Provided records ->

__________

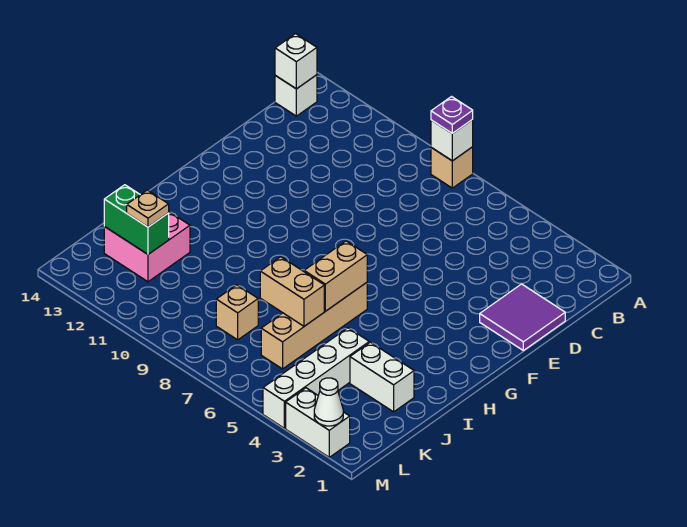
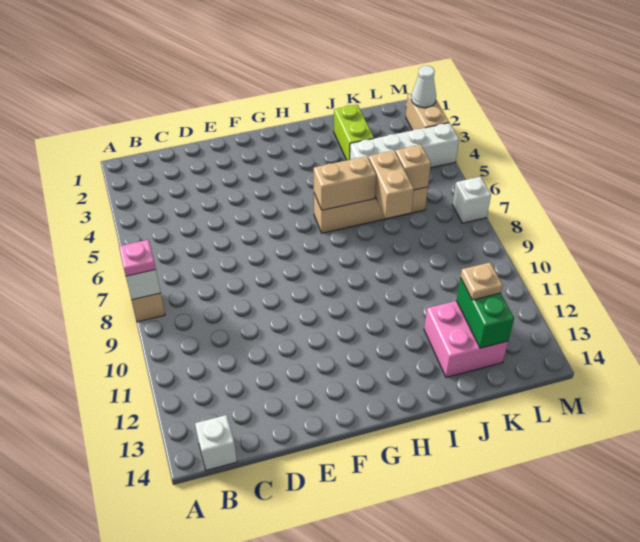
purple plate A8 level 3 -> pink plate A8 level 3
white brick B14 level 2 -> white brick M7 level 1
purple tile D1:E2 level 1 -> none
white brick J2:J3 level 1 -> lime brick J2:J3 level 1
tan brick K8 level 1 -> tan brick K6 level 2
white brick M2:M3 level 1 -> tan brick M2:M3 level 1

__________

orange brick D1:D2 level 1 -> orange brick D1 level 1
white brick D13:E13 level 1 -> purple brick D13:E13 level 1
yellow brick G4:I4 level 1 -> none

__________

Exercise objective -> Where does "brick" appear in the records above? Copy each line that holds it.

Task solution ->
white brick B14 level 2 -> white brick M7 level 1
white brick J2:J3 level 1 -> lime brick J2:J3 level 1
tan brick K8 level 1 -> tan brick K6 level 2
white brick M2:M3 level 1 -> tan brick M2:M3 level 1
orange brick D1:D2 level 1 -> orange brick D1 level 1
white brick D13:E13 level 1 -> purple brick D13:E13 level 1
yellow brick G4:I4 level 1 -> none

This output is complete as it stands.